Every line containing "cake" should be copied out. Go through the entries and find them.

---------- SOURCE INFORMATION ----------

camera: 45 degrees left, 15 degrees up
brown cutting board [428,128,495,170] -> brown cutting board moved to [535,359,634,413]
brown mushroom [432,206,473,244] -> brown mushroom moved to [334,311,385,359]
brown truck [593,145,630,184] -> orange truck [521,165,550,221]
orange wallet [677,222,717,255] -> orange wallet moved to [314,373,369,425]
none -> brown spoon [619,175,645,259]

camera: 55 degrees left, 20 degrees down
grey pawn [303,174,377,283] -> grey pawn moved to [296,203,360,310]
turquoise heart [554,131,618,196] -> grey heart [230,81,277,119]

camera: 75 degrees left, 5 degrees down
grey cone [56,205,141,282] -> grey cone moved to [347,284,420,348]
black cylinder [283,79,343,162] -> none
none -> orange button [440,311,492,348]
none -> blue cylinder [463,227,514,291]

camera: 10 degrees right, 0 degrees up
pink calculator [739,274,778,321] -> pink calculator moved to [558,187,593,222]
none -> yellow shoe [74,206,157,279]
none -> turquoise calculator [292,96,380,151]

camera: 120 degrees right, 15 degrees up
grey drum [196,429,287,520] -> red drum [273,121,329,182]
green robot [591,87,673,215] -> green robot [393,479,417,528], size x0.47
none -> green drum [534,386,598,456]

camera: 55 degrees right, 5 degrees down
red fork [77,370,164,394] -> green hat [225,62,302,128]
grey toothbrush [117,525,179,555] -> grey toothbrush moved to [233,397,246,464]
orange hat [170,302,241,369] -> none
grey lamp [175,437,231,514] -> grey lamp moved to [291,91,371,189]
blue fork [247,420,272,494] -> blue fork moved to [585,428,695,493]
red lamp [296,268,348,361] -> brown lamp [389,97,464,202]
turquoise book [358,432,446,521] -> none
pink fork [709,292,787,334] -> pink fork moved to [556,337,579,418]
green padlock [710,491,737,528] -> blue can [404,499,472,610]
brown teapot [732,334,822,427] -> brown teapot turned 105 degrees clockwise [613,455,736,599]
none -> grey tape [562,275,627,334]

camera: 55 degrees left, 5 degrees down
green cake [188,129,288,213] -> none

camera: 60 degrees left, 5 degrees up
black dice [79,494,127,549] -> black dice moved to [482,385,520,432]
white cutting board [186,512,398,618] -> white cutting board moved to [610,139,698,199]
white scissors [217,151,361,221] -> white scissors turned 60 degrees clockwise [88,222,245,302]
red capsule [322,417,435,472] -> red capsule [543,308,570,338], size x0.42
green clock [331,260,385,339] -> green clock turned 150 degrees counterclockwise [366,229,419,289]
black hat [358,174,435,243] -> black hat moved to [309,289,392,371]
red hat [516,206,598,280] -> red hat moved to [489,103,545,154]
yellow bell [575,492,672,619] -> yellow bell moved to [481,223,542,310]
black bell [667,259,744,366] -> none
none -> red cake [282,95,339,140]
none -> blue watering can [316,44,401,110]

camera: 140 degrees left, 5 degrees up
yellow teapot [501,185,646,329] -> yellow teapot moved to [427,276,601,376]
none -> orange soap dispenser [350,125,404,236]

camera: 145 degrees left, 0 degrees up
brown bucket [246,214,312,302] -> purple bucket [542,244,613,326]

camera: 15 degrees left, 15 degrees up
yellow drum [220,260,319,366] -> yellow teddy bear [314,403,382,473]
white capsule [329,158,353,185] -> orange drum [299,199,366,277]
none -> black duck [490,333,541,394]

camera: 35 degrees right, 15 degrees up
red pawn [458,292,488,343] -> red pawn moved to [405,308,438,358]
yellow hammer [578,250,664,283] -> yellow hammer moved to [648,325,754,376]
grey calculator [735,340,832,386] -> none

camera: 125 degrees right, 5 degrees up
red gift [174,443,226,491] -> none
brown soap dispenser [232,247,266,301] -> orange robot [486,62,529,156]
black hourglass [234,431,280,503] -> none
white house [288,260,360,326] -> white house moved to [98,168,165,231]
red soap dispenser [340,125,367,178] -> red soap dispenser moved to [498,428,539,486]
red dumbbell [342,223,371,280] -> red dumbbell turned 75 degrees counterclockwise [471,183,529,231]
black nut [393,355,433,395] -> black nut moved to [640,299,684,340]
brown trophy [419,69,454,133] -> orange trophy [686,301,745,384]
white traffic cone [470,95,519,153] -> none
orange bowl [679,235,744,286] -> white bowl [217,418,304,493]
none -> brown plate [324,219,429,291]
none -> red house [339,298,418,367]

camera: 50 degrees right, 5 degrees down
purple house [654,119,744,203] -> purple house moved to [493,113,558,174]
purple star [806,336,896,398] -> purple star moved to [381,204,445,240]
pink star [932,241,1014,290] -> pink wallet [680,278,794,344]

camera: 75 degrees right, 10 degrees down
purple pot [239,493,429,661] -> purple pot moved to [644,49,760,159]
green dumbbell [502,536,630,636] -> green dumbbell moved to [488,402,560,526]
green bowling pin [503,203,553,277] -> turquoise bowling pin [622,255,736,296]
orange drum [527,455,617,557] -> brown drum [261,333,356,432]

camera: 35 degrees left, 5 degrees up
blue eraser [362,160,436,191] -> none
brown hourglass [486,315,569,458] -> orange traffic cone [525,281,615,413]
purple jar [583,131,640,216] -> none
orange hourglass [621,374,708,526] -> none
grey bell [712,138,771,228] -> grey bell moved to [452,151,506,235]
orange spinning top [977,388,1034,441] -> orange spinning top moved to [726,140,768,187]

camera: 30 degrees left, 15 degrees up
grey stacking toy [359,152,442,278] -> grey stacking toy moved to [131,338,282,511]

----------

**REPLY TO THE EXERCISE**
green cake [188,129,288,213] -> none
none -> red cake [282,95,339,140]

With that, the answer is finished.